- **DIRECTIONS**: Isolate every line in the data with the string "none" and copy it.

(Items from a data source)

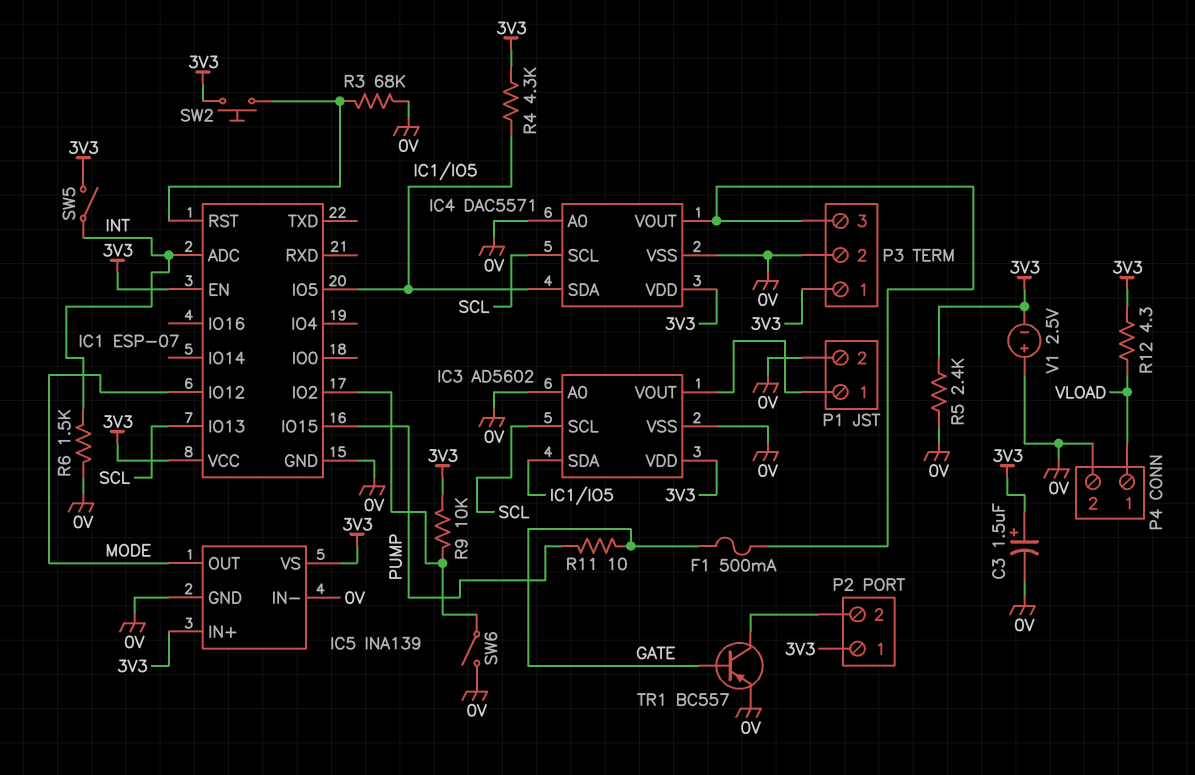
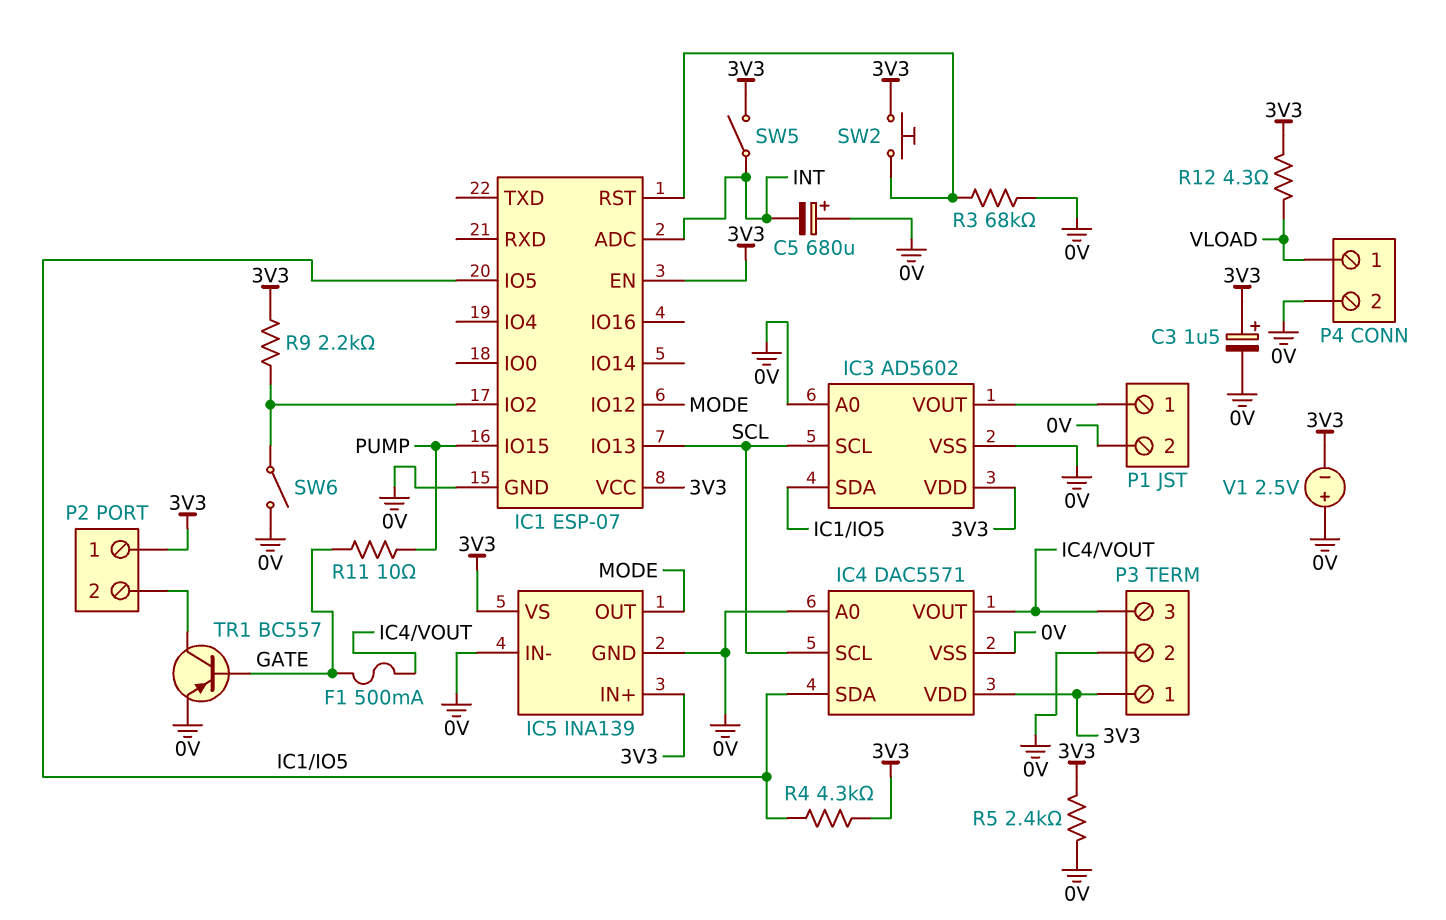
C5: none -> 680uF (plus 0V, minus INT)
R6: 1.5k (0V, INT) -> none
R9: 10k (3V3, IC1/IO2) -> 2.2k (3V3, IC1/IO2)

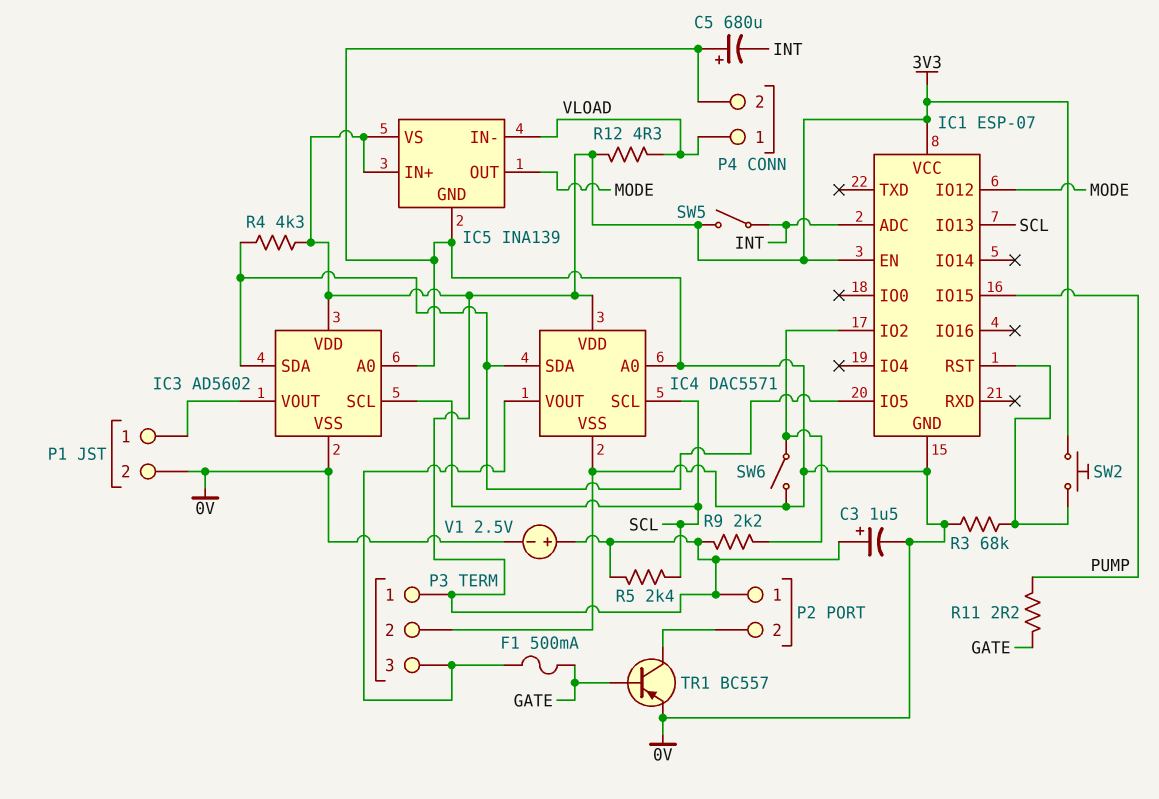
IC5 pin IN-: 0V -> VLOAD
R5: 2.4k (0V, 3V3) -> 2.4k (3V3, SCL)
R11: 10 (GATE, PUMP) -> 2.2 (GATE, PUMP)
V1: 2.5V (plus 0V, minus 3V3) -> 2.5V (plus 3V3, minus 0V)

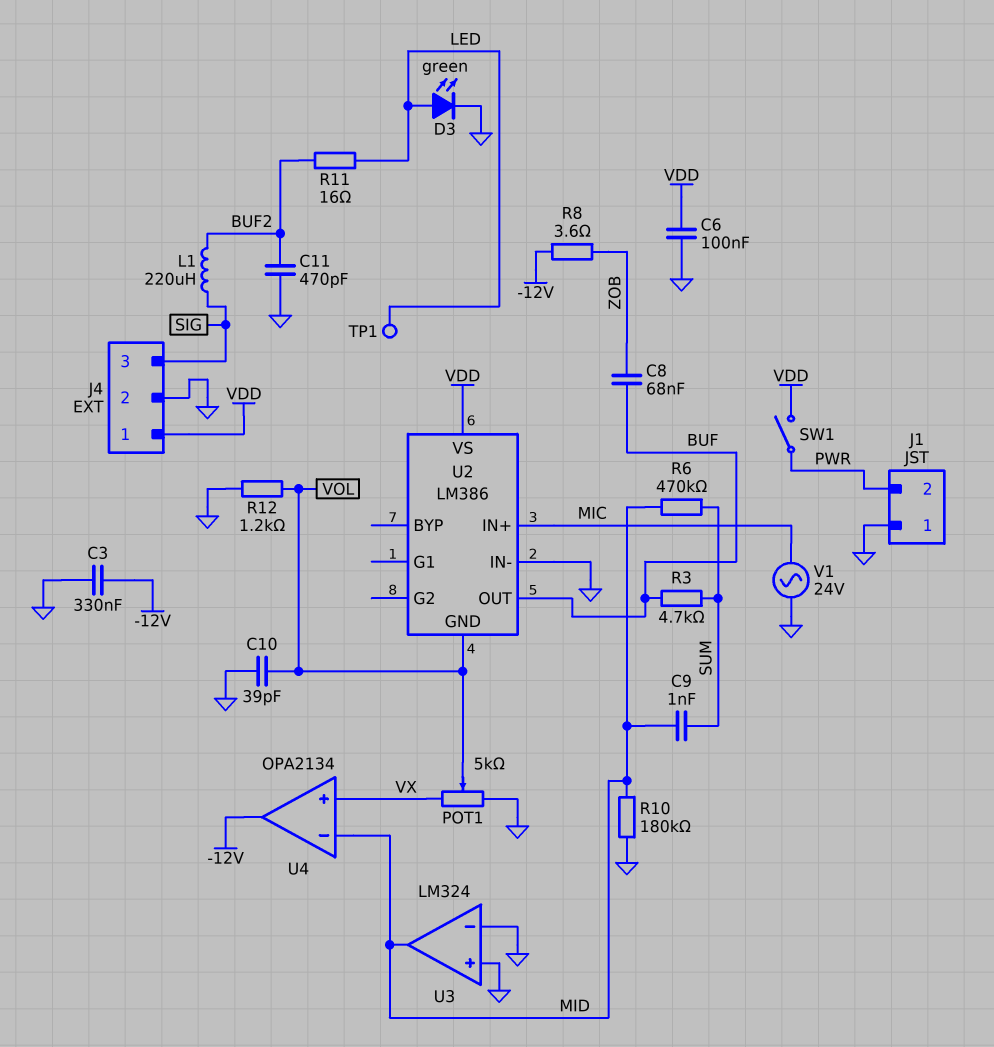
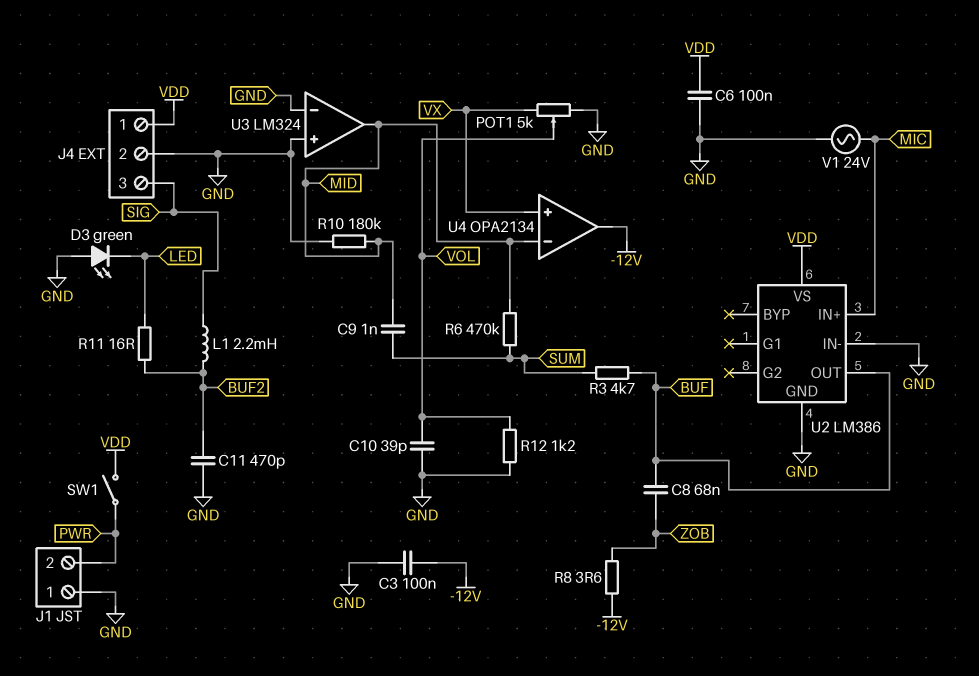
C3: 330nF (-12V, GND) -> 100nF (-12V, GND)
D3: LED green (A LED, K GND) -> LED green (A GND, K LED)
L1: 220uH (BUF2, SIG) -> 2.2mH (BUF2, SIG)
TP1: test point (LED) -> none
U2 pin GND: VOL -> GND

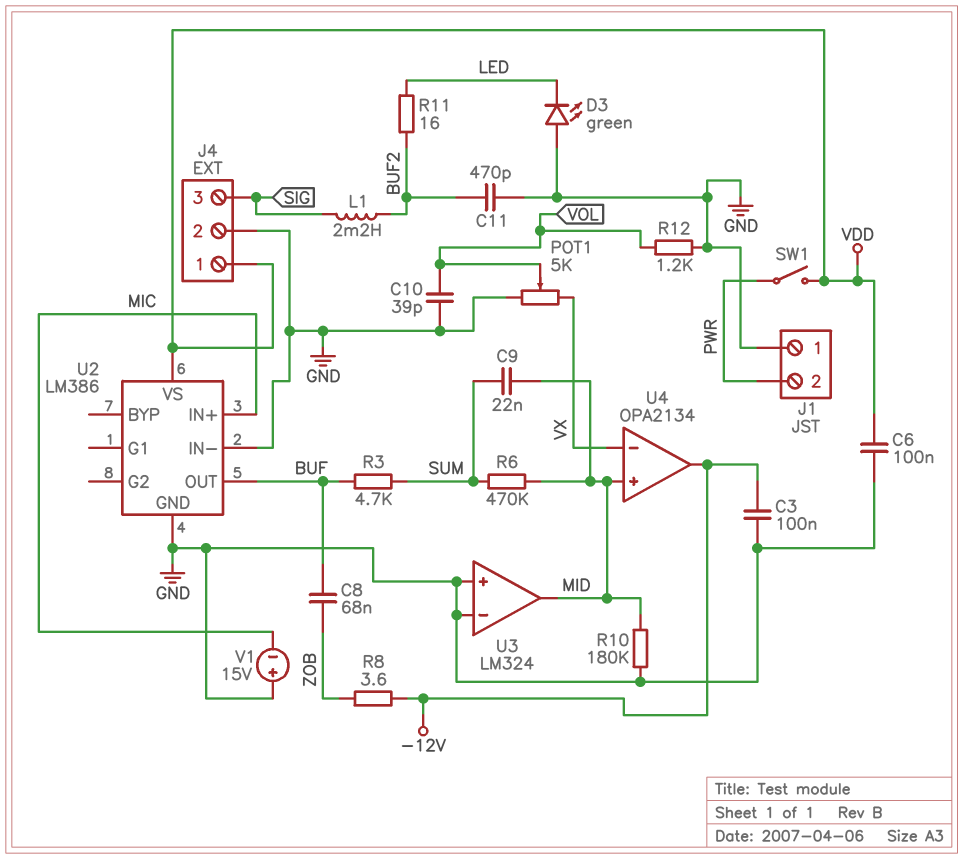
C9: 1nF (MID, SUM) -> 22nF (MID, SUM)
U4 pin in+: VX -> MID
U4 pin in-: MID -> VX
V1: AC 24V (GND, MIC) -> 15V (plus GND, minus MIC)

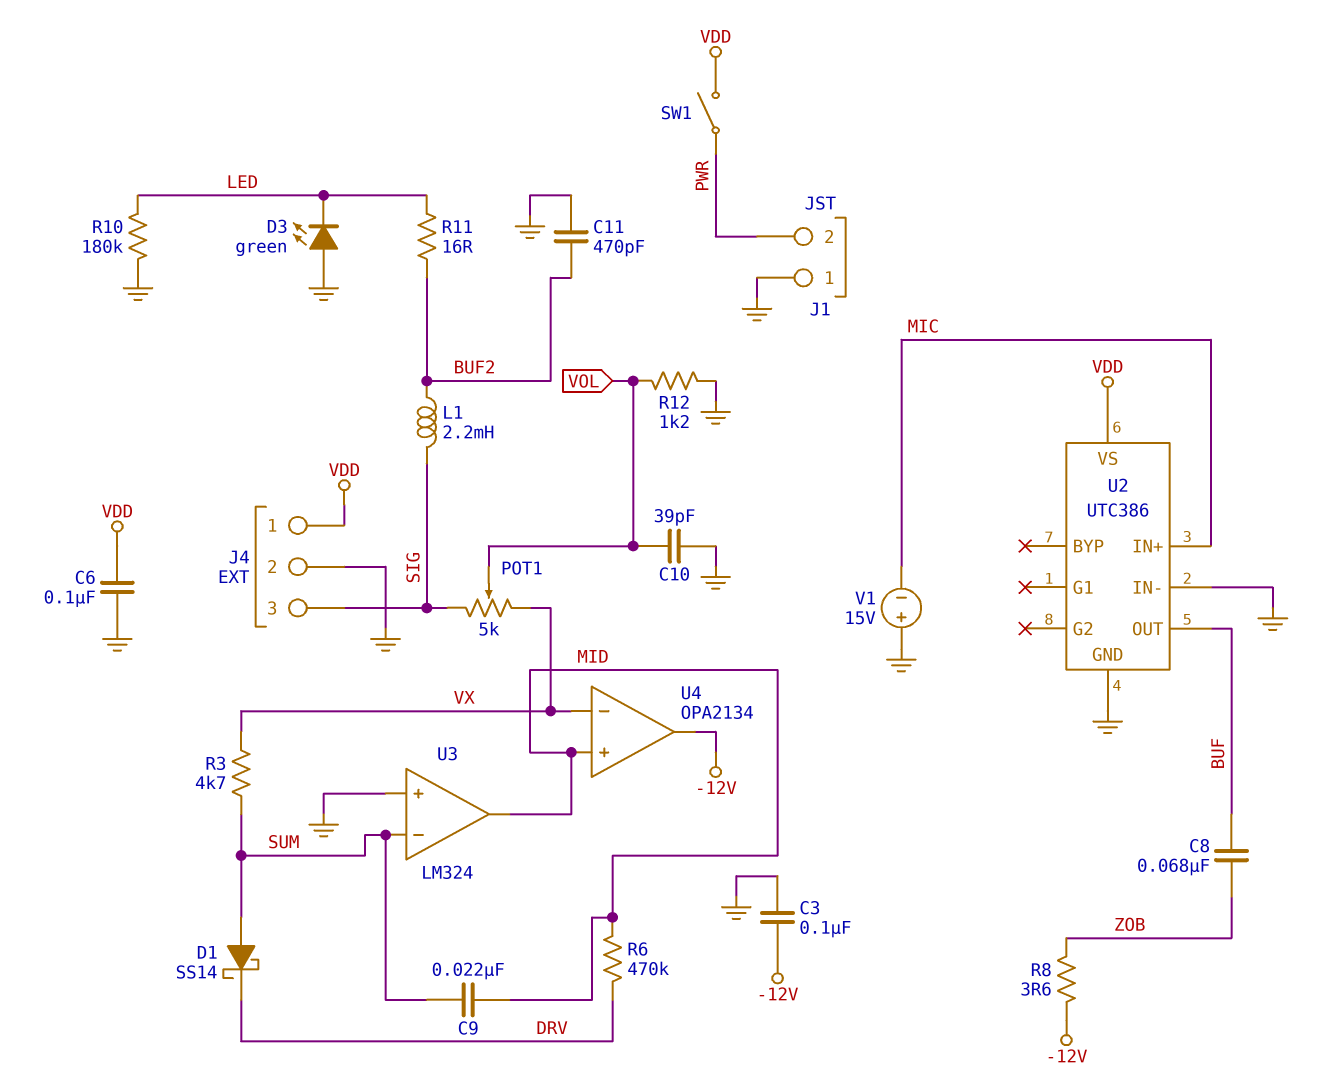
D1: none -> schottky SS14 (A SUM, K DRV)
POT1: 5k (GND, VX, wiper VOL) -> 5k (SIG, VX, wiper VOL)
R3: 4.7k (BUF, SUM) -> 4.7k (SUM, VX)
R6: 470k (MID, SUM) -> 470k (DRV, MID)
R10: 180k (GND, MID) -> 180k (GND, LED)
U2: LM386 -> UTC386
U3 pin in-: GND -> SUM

- **SOLUTION FOR THIS PROBLEM**:
C5: none -> 680uF (plus 0V, minus INT)
R6: 1.5k (0V, INT) -> none
TP1: test point (LED) -> none
D1: none -> schottky SS14 (A SUM, K DRV)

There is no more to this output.